EXERCISE | Where does the word "rectangle" occur in the entries below? Copy every line that has it.

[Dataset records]
************

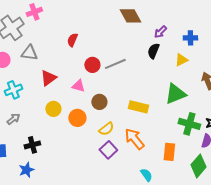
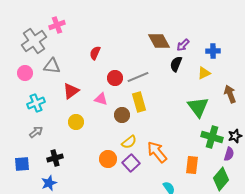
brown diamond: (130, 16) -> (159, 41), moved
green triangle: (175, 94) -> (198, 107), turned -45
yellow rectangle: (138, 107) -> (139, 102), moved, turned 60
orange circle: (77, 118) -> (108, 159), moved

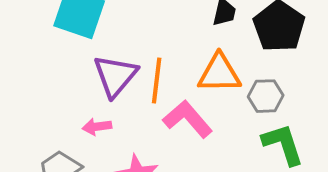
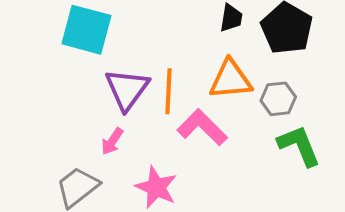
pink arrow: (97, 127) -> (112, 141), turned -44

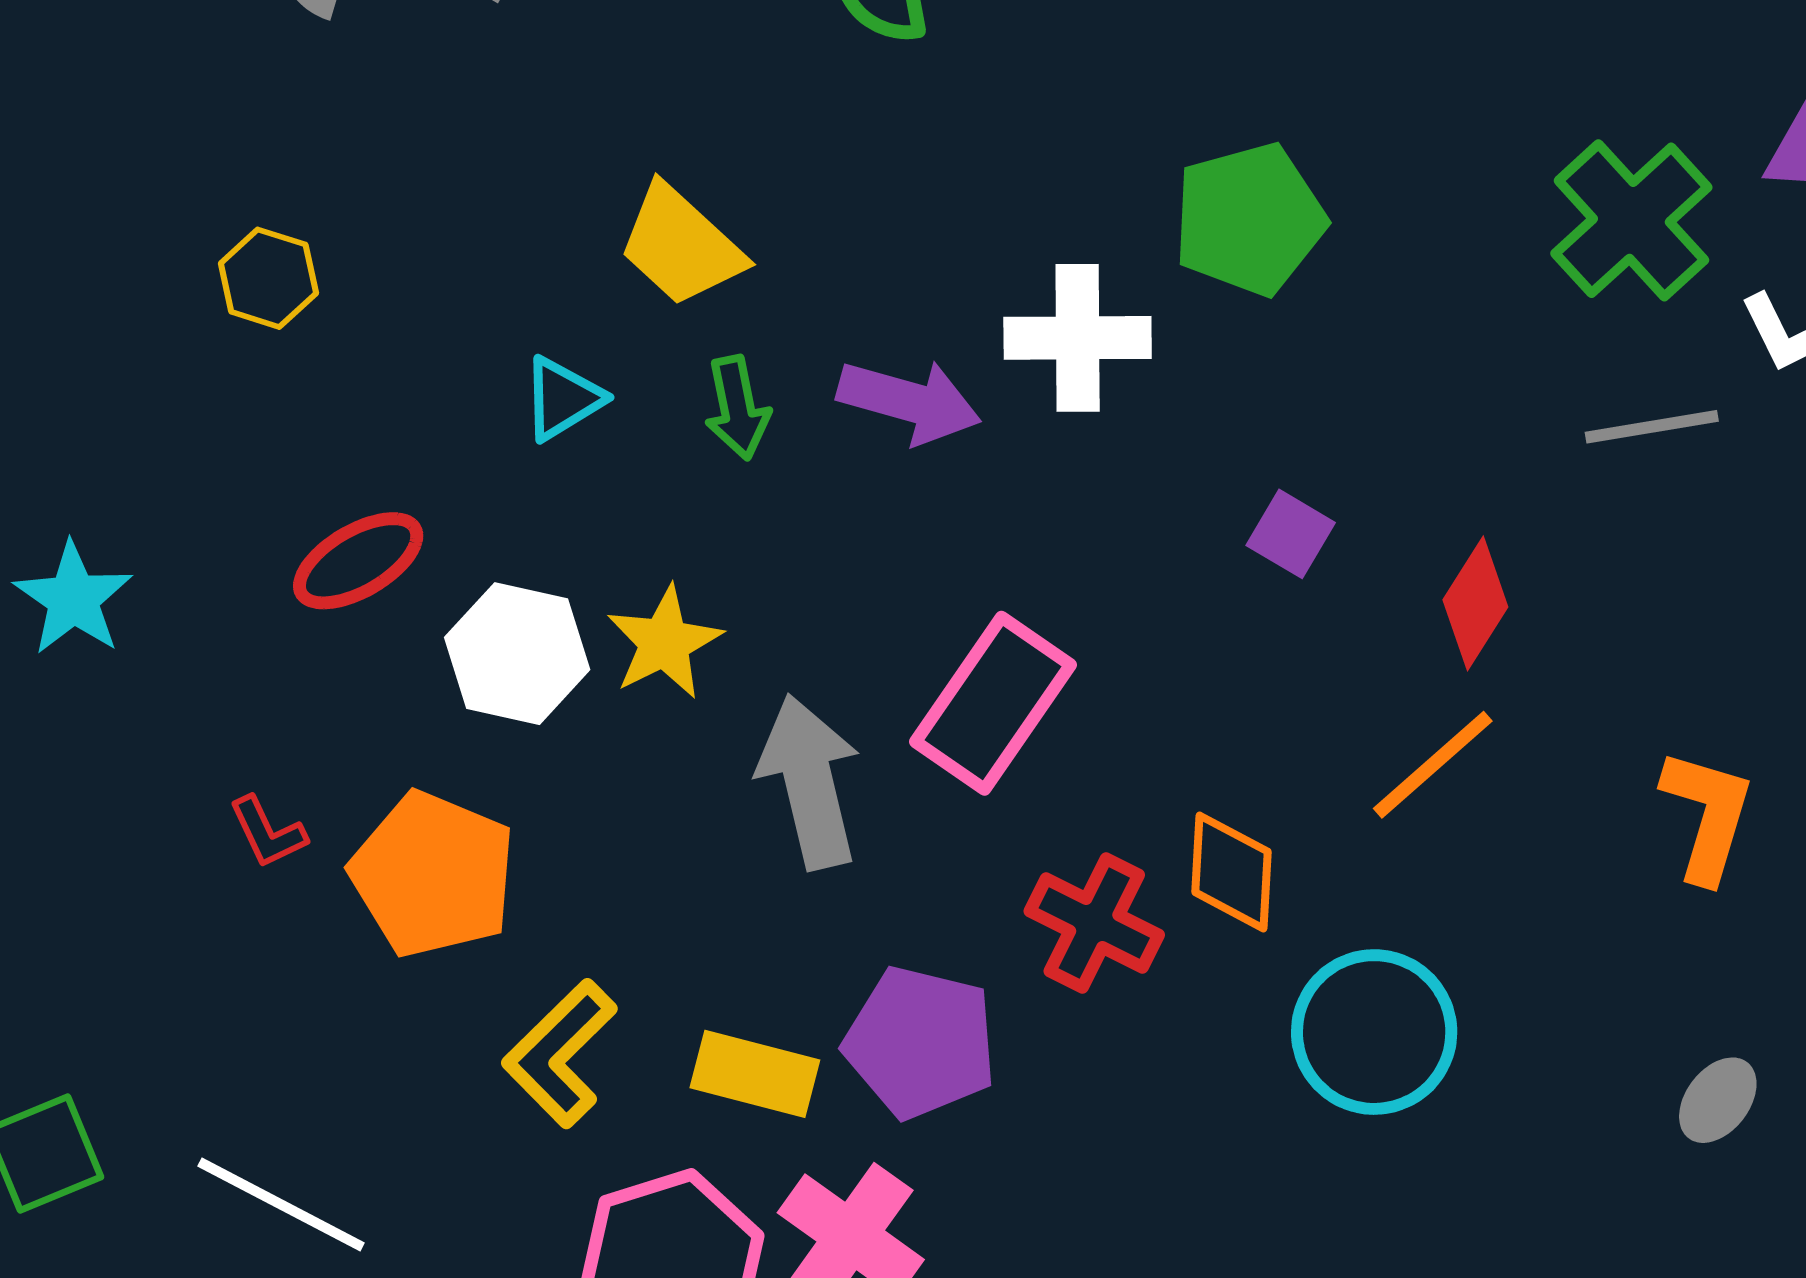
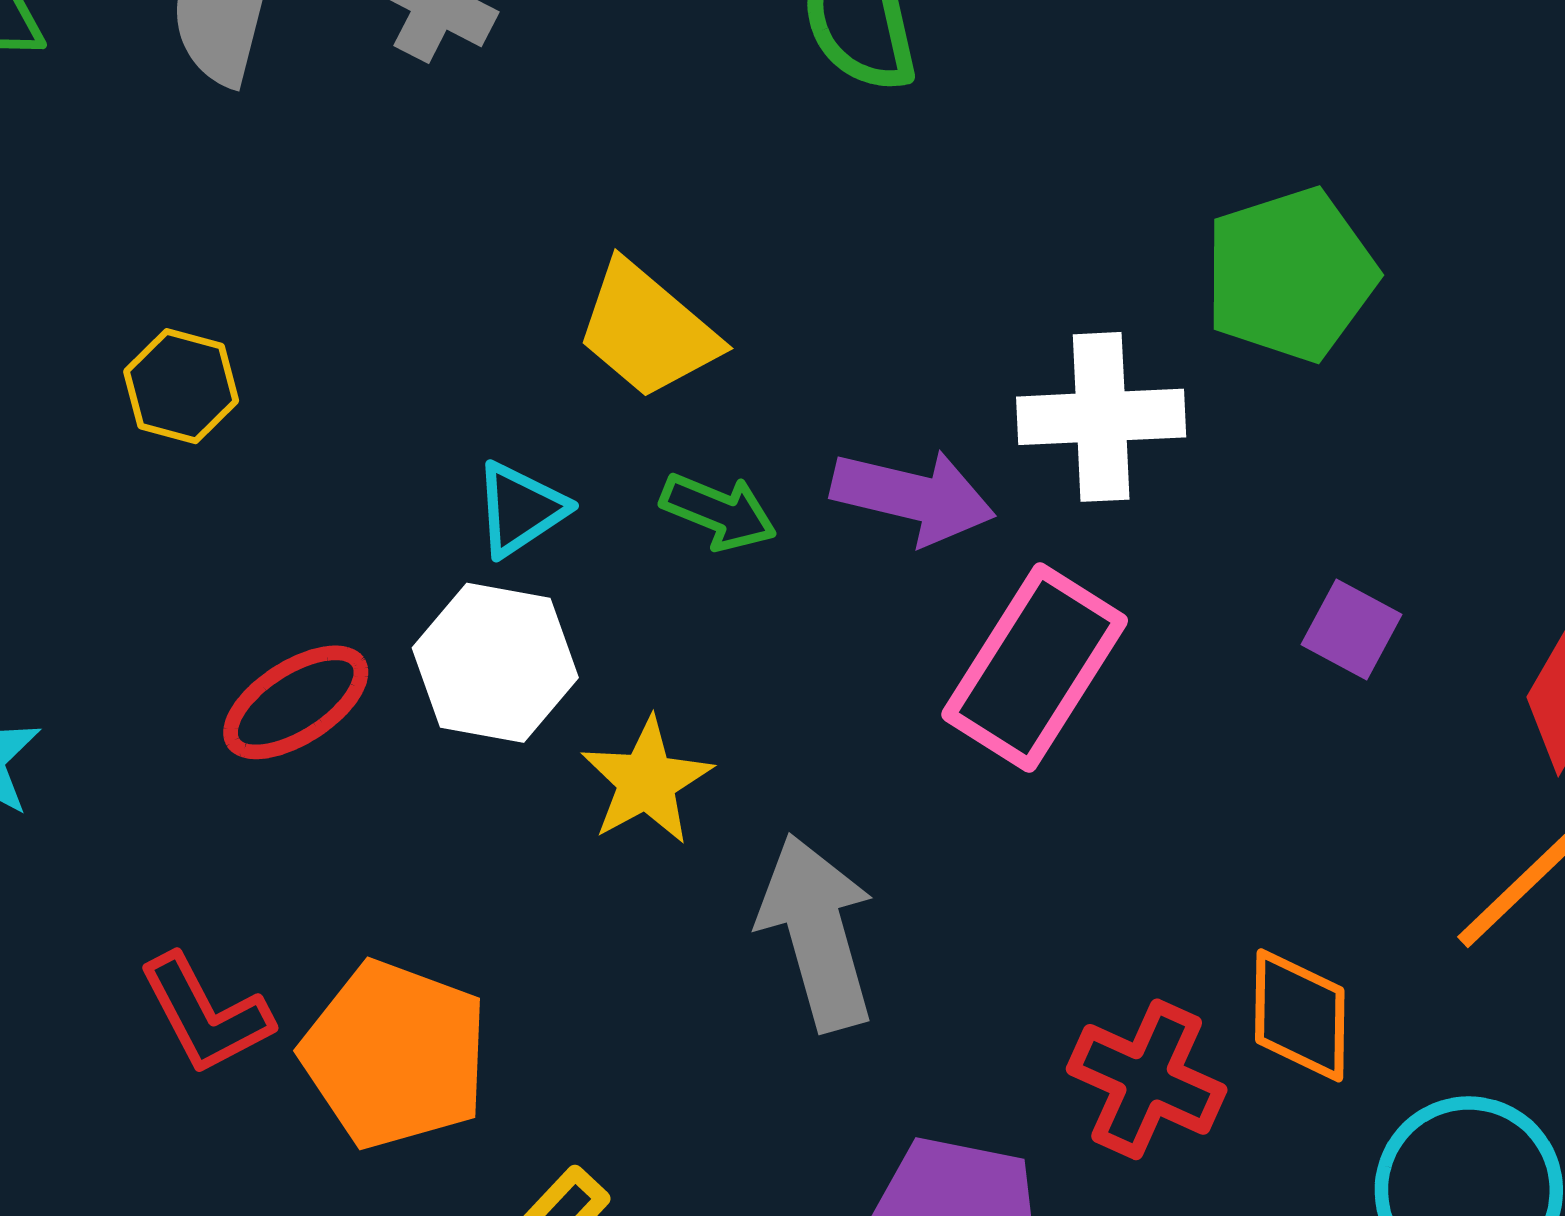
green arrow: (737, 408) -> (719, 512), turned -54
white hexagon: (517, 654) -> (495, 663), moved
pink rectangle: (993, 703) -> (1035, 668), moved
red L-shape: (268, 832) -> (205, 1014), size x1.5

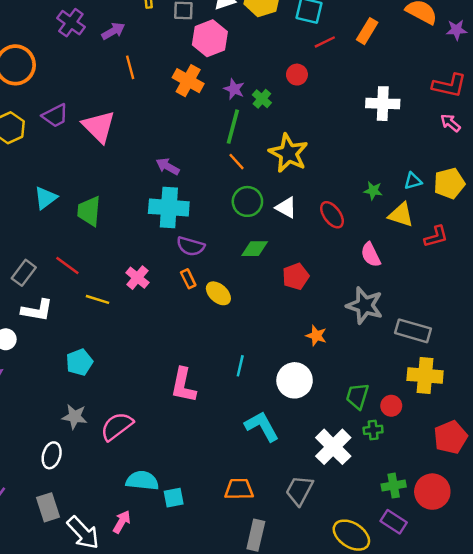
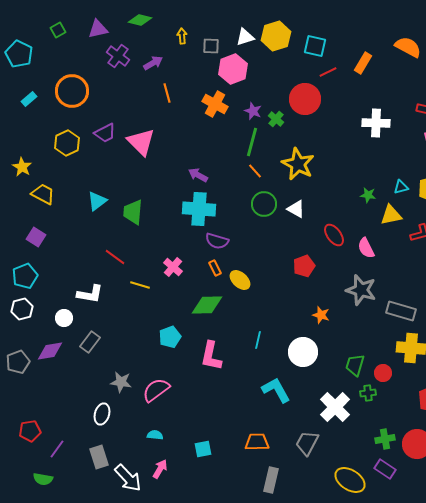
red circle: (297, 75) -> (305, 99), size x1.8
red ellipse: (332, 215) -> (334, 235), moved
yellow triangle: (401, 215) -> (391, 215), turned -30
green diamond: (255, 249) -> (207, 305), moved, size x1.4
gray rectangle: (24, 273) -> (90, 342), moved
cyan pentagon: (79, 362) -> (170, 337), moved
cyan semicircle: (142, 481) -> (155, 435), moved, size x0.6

************

EXPECTED ANSWER |
yellow rectangle: (138, 107) -> (139, 102), moved, turned 60
pink rectangle: (993, 703) -> (1035, 668), moved
gray rectangle: (24, 273) -> (90, 342), moved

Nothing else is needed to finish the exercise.